%%

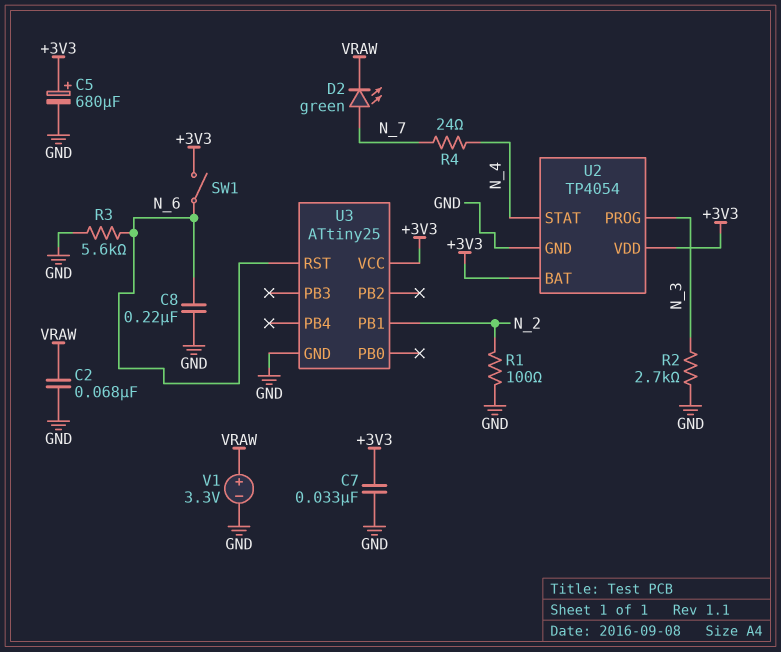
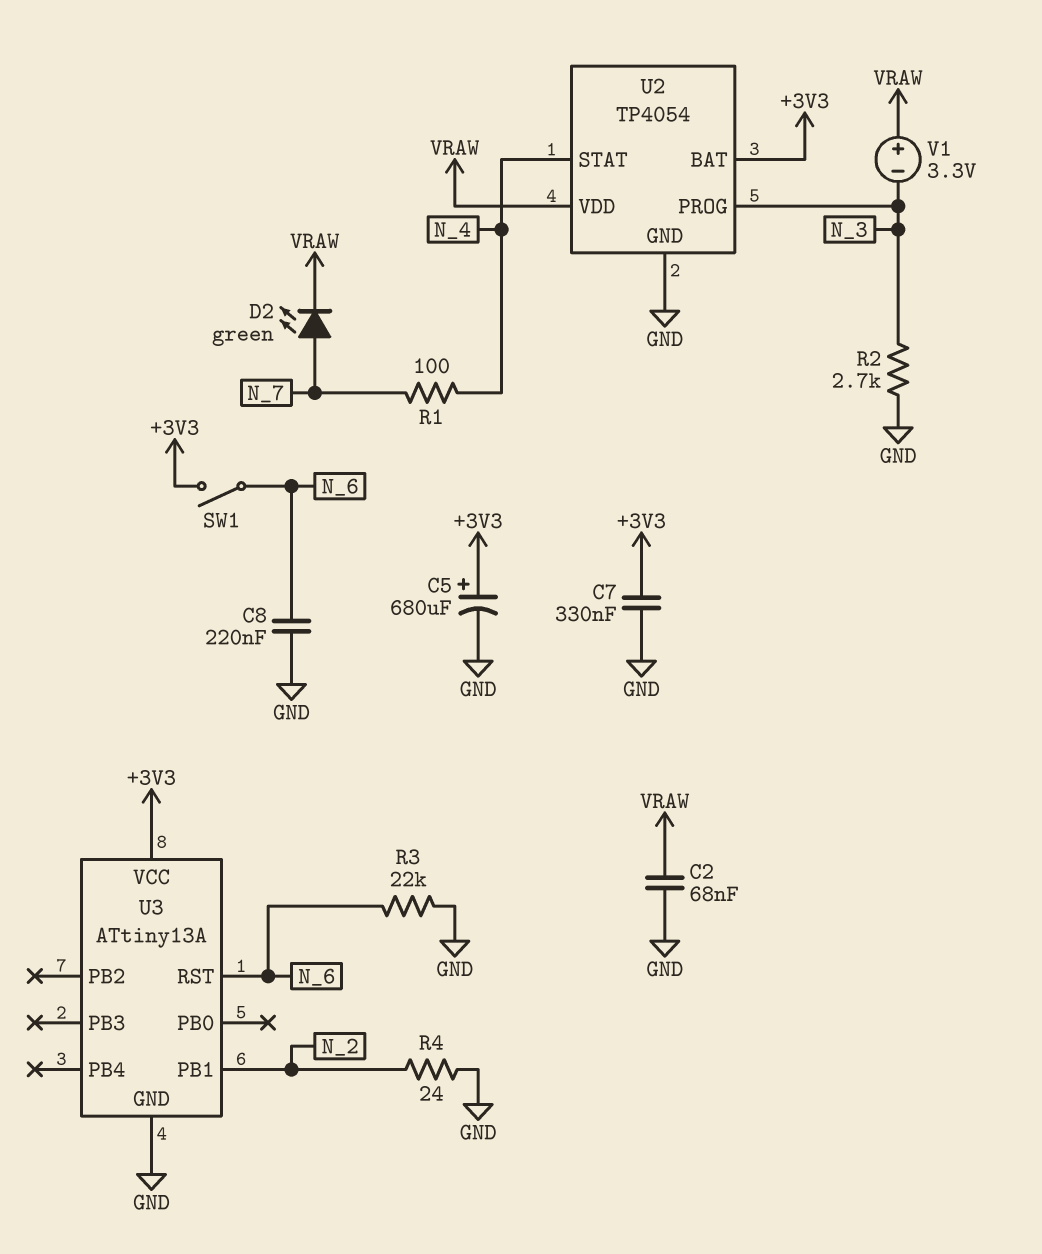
C7: 33nF (+3V3, GND) -> 330nF (+3V3, GND)
R1: 100 (GND, N_2) -> 100 (N_4, N_7)
R3: 5.6k (GND, N_6) -> 22k (GND, N_6)
R4: 24 (N_4, N_7) -> 24 (GND, N_2)
U2 pin VDD: +3V3 -> VRAW
U3: ATtiny25 -> ATtiny13A
V1: 3.3V (plus VRAW, minus GND) -> 3.3V (plus VRAW, minus N_3)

%%

**YOUR OBJECTIVE**
Which lines above hold the string "VRAW"? Copy every one of them.

**RESULT OF THE EXERCISE**
U2 pin VDD: +3V3 -> VRAW
V1: 3.3V (plus VRAW, minus GND) -> 3.3V (plus VRAW, minus N_3)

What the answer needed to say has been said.